Reply with every entry, repeated exactly as given.
● ● ● ●
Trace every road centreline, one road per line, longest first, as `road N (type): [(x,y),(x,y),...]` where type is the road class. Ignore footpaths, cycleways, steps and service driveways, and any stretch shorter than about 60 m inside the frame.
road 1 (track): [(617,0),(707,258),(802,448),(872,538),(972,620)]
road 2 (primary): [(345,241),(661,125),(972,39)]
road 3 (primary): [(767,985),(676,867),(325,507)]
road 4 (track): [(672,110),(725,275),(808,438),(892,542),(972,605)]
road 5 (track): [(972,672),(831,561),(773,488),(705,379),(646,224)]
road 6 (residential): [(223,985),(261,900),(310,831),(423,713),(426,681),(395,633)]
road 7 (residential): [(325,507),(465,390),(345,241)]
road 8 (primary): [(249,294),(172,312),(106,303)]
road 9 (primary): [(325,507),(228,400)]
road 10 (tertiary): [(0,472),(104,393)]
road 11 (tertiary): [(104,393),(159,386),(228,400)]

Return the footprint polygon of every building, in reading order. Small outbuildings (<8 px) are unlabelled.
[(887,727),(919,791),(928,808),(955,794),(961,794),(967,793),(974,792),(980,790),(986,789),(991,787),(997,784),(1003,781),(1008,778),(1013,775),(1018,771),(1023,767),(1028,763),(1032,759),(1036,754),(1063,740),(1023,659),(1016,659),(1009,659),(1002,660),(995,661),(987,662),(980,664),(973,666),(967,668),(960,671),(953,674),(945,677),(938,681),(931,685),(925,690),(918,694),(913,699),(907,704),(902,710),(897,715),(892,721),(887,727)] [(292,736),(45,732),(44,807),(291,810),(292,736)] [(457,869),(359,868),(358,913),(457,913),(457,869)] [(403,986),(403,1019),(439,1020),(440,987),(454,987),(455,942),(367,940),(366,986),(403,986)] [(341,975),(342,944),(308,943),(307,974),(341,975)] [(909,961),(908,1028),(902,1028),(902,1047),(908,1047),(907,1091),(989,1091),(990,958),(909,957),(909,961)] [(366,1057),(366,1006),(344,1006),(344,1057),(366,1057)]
● ● ● ●
WRITTEN ANSWER:
Trace every road centreline, one road per line, longest first, as `road N (type): [(x,y),(x,y),...]` where type is the road class. Ignore footpaths, cycleways, steps and service driveways, and any stretch shorter than about 60 m inside the frame.
road 1 (track): [(617,0),(707,258),(802,448),(872,538),(972,620)]
road 2 (primary): [(345,241),(661,125),(972,39)]
road 3 (primary): [(767,985),(676,867),(325,507)]
road 4 (track): [(672,110),(725,275),(808,438),(892,542),(972,605)]
road 5 (track): [(972,672),(831,561),(773,488),(705,379),(646,224)]
road 6 (residential): [(223,985),(261,900),(310,831),(423,713),(426,681),(395,633)]
road 7 (residential): [(325,507),(465,390),(345,241)]
road 8 (primary): [(249,294),(172,312),(106,303)]
road 9 (primary): [(325,507),(228,400)]
road 10 (tertiary): [(0,472),(104,393)]
road 11 (tertiary): [(104,393),(159,386),(228,400)]

Return the footprint polygon of every building, in reading order. Small outbuildings (<8 px) are unlabelled.
[(887,727),(919,791),(928,808),(955,794),(961,794),(967,793),(974,792),(980,790),(986,789),(991,787),(997,784),(1003,781),(1008,778),(1013,775),(1018,771),(1023,767),(1028,763),(1032,759),(1036,754),(1063,740),(1023,659),(1016,659),(1009,659),(1002,660),(995,661),(987,662),(980,664),(973,666),(967,668),(960,671),(953,674),(945,677),(938,681),(931,685),(925,690),(918,694),(913,699),(907,704),(902,710),(897,715),(892,721),(887,727)] [(292,736),(45,732),(44,807),(291,810),(292,736)] [(457,869),(359,868),(358,913),(457,913),(457,869)] [(403,986),(403,1019),(439,1020),(440,987),(454,987),(455,942),(367,940),(366,986),(403,986)] [(341,975),(342,944),(308,943),(307,974),(341,975)] [(909,961),(908,1028),(902,1028),(902,1047),(908,1047),(907,1091),(989,1091),(990,958),(909,957),(909,961)] [(366,1057),(366,1006),(344,1006),(344,1057),(366,1057)]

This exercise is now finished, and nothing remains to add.